Copy the records word for word, omitting all pictures.

Top of SUPPLIED DATA

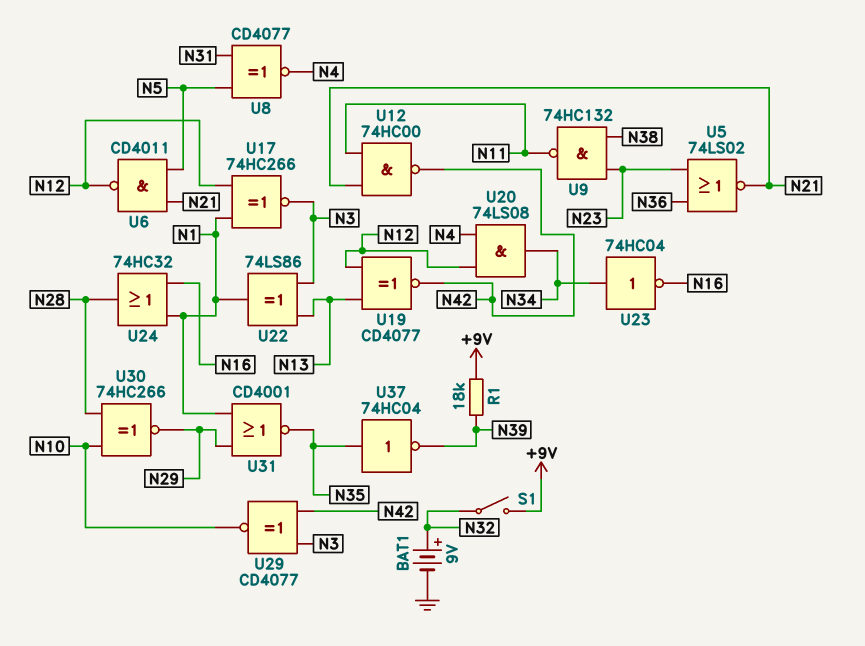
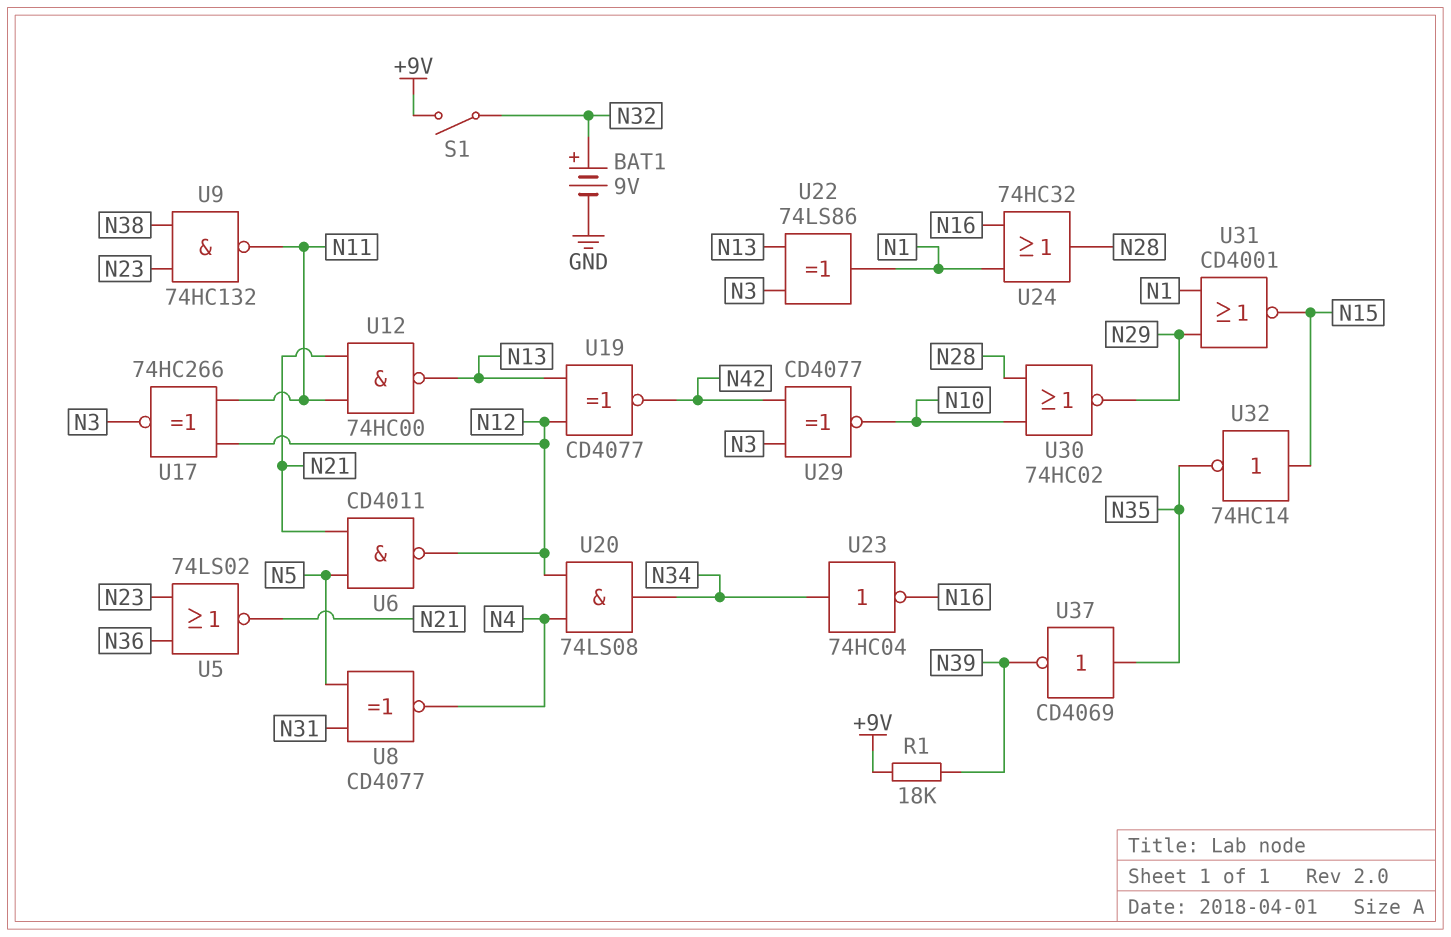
U12: NAND 74HC00 (in N11, in N21, out N42) -> NAND 74HC00 (in N11, in N21, out N13)
U17: XNOR 74HC266 (in N1, in N12, out N3) -> XNOR 74HC266 (in N11, in N12, out N3)
U30: XNOR 74HC266 (in N10, in N28, out N29) -> NOR 74HC02 (in N10, in N28, out N29)
U31: NOR CD4001 (in N1, in N29, out N35) -> NOR CD4001 (in N1, in N29, out N15)
U32: none -> NOT 74HC14 (in N15, out N35)
U37: NOT 74HC04 (in N35, out N39) -> NOT CD4069 (in N35, out N39)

Bottom of SUPPLIED DATA

*EXERCISE RESULT*:
U12: NAND 74HC00 (in N11, in N21, out N42) -> NAND 74HC00 (in N11, in N21, out N13)
U17: XNOR 74HC266 (in N1, in N12, out N3) -> XNOR 74HC266 (in N11, in N12, out N3)
U30: XNOR 74HC266 (in N10, in N28, out N29) -> NOR 74HC02 (in N10, in N28, out N29)
U31: NOR CD4001 (in N1, in N29, out N35) -> NOR CD4001 (in N1, in N29, out N15)
U32: none -> NOT 74HC14 (in N15, out N35)
U37: NOT 74HC04 (in N35, out N39) -> NOT CD4069 (in N35, out N39)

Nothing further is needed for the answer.